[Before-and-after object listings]
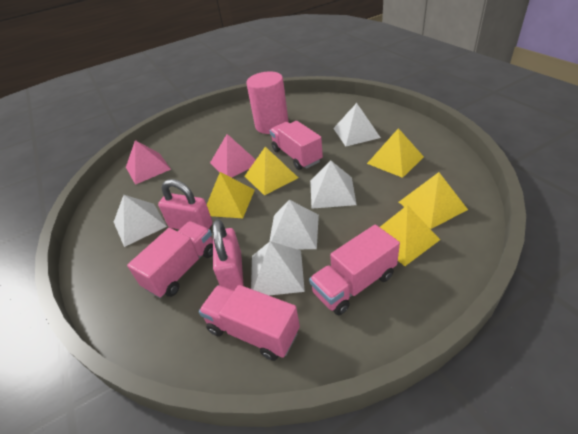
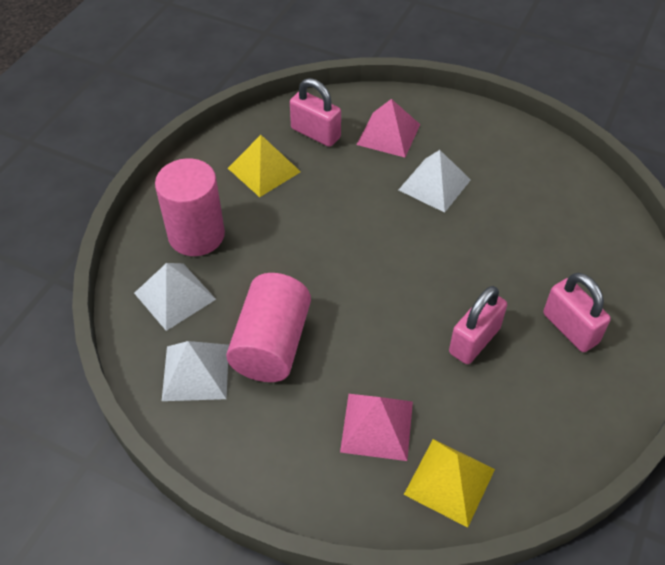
pink cylinder: 1 -> 2
pink padlock: 2 -> 3
pink truck: 4 -> 0
white pyramid: 5 -> 3
yellow pyramid: 5 -> 2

WHAT YOU HAVE TO DO:
Transcribe the records above exactly and drop every picture.

ANSWER TO THIS EXERCISE:
pink cylinder: 1 -> 2
pink padlock: 2 -> 3
pink truck: 4 -> 0
white pyramid: 5 -> 3
yellow pyramid: 5 -> 2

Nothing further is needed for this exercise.